**Task details:**
Make an exact copy of the entries that come next.

Excerpts from a dataset:
---*---
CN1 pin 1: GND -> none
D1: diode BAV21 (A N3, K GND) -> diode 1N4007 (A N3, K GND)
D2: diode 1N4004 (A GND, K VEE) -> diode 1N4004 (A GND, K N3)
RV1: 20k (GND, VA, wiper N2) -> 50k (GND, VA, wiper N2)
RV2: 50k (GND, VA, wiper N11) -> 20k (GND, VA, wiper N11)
---*---
**Response:**
CN1 pin 1: GND -> none
D1: diode BAV21 (A N3, K GND) -> diode 1N4007 (A N3, K GND)
D2: diode 1N4004 (A GND, K VEE) -> diode 1N4004 (A GND, K N3)
RV1: 20k (GND, VA, wiper N2) -> 50k (GND, VA, wiper N2)
RV2: 50k (GND, VA, wiper N11) -> 20k (GND, VA, wiper N11)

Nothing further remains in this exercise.